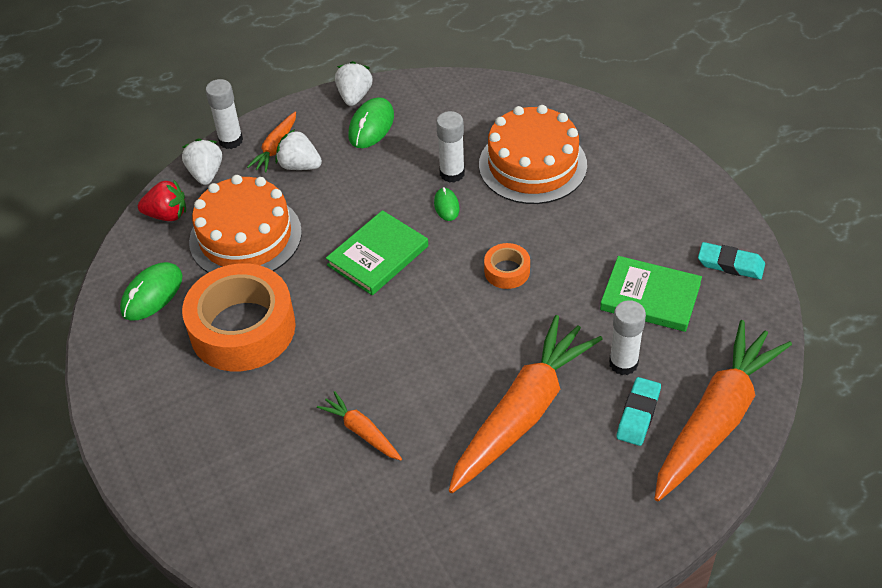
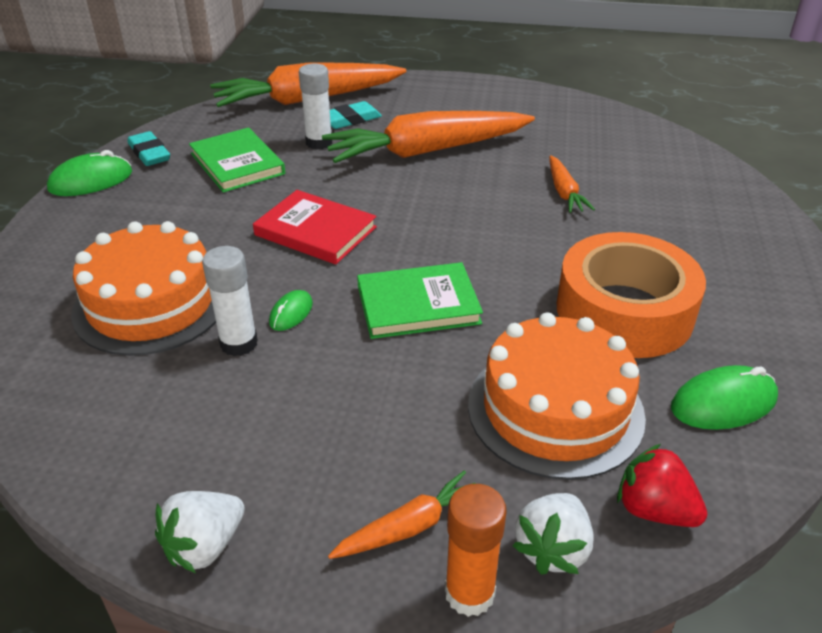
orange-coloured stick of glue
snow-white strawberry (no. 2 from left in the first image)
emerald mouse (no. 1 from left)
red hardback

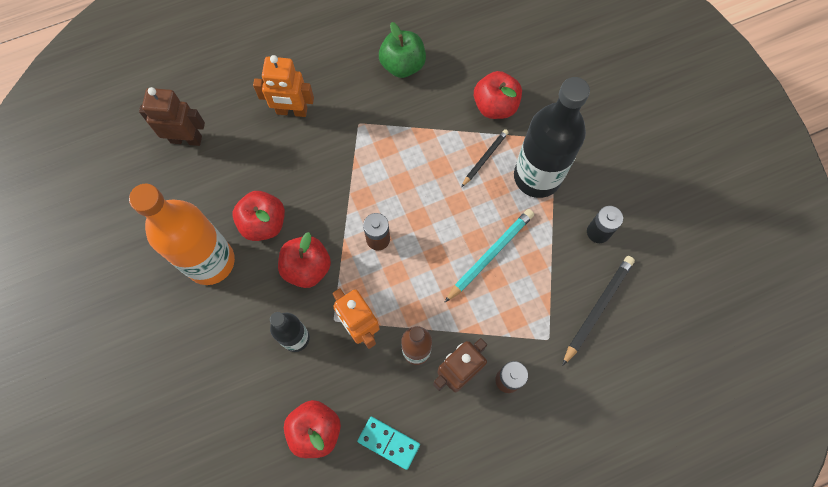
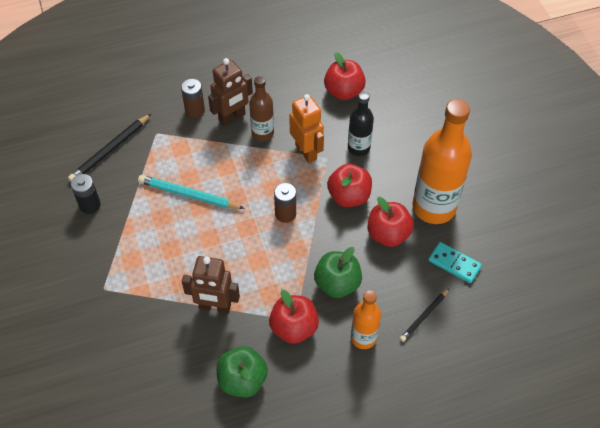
russet toy robot (no. 1 from left)
orange-coloured drink bottle (no. 1 from left)
turquoise domino piece
turquoise lead pencil
ebony lead pencil (no. 2 from left)
red apple fruit (no. 1 from left)
ebony drink bottle (no. 2 from left in the first image)
emerald apple fruit (no. 2 from left)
────────────────────
__WHAT YOU SHOULD DO__:
From the material above, copy out every line bearing the string "bottle".

__ANSWER SPACE__:
orange-coloured drink bottle (no. 1 from left)
ebony drink bottle (no. 2 from left in the first image)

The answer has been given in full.